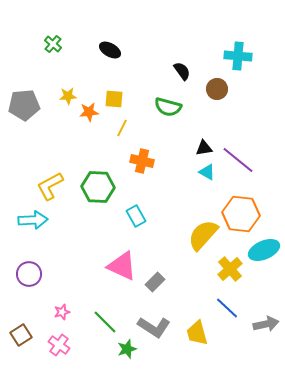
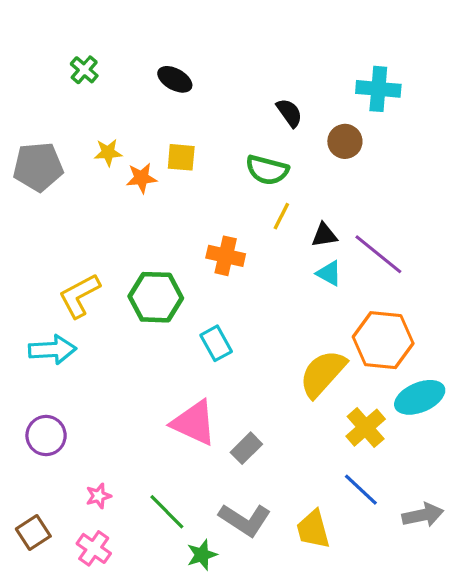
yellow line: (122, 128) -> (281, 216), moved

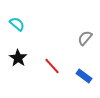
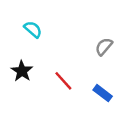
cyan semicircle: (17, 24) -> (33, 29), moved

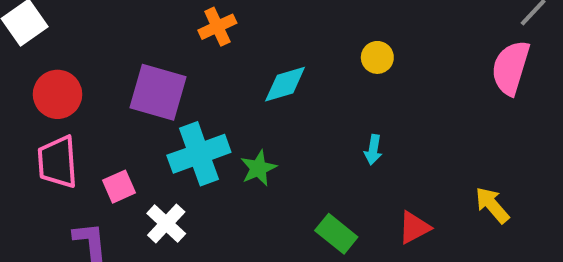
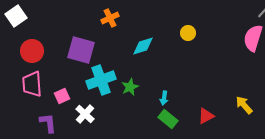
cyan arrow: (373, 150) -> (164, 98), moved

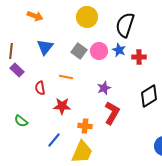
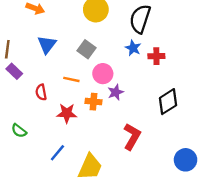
* * *
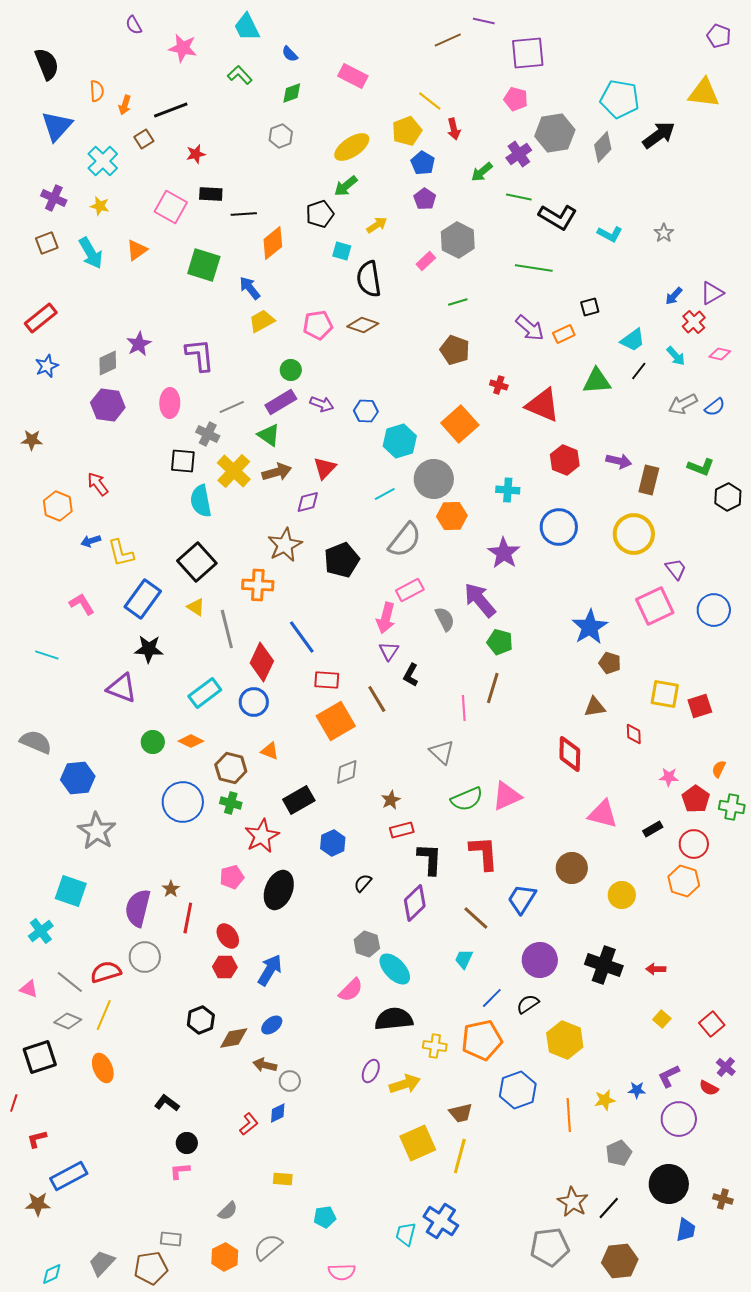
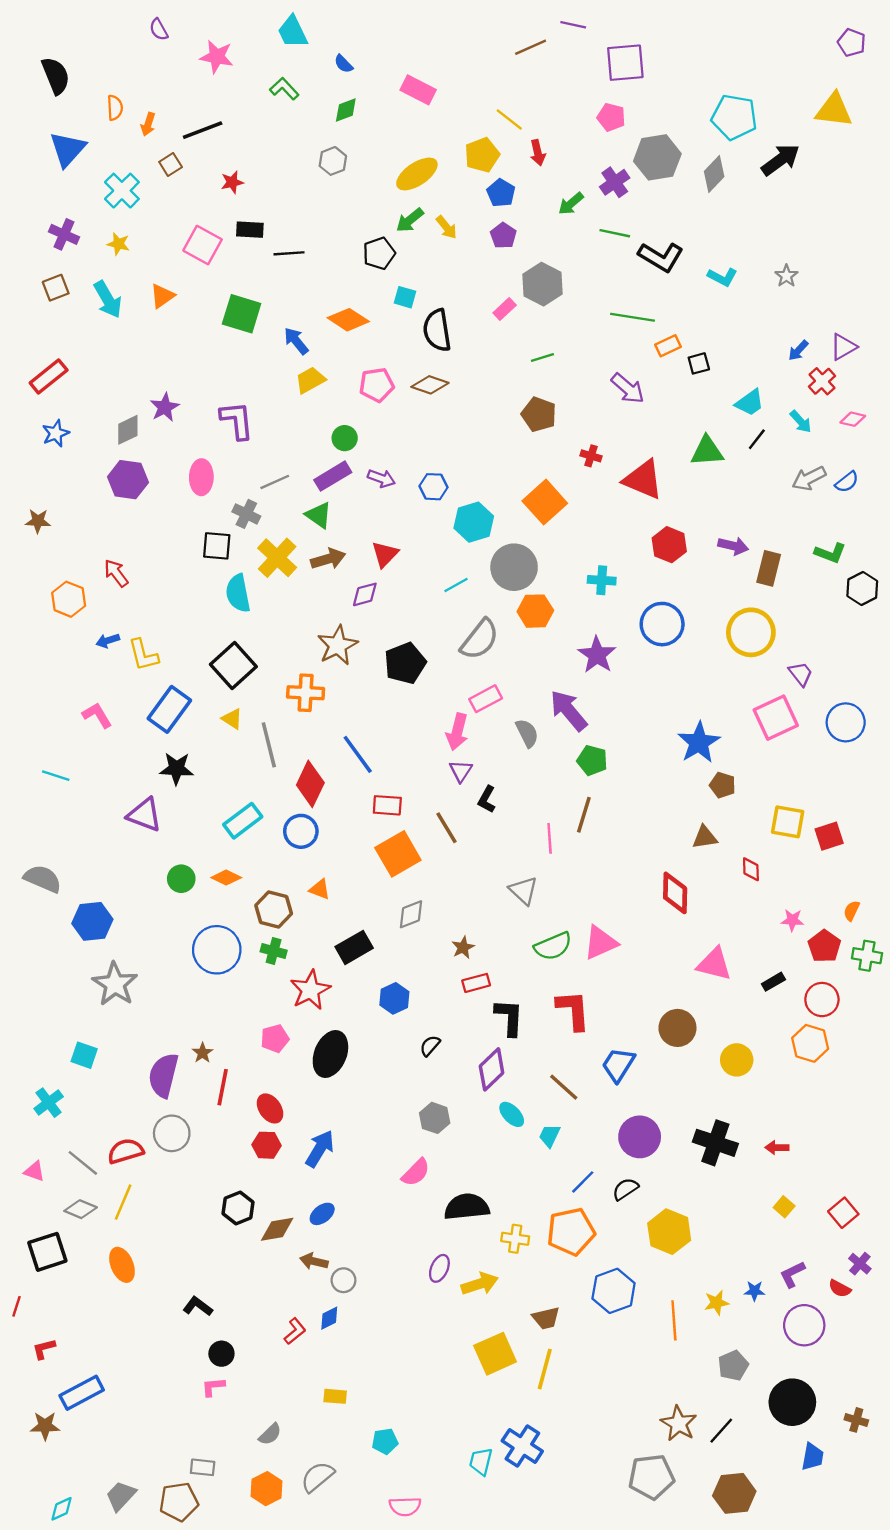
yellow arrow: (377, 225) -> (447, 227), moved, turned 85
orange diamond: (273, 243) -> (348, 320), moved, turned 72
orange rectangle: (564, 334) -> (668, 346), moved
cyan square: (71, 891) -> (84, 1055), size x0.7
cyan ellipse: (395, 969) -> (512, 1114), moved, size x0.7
* * *
Problem details: Everything between and including the line above containing "yellow line: (122, 128) -> (281, 216), moved" and the line containing "cyan arrow: (373, 150) -> (164, 98), moved" should be reproduced exactly, with pictures excluded.

Completed exercise:
yellow line: (122, 128) -> (281, 216), moved

cyan semicircle: (17, 24) -> (33, 29), moved

cyan arrow: (373, 150) -> (164, 98), moved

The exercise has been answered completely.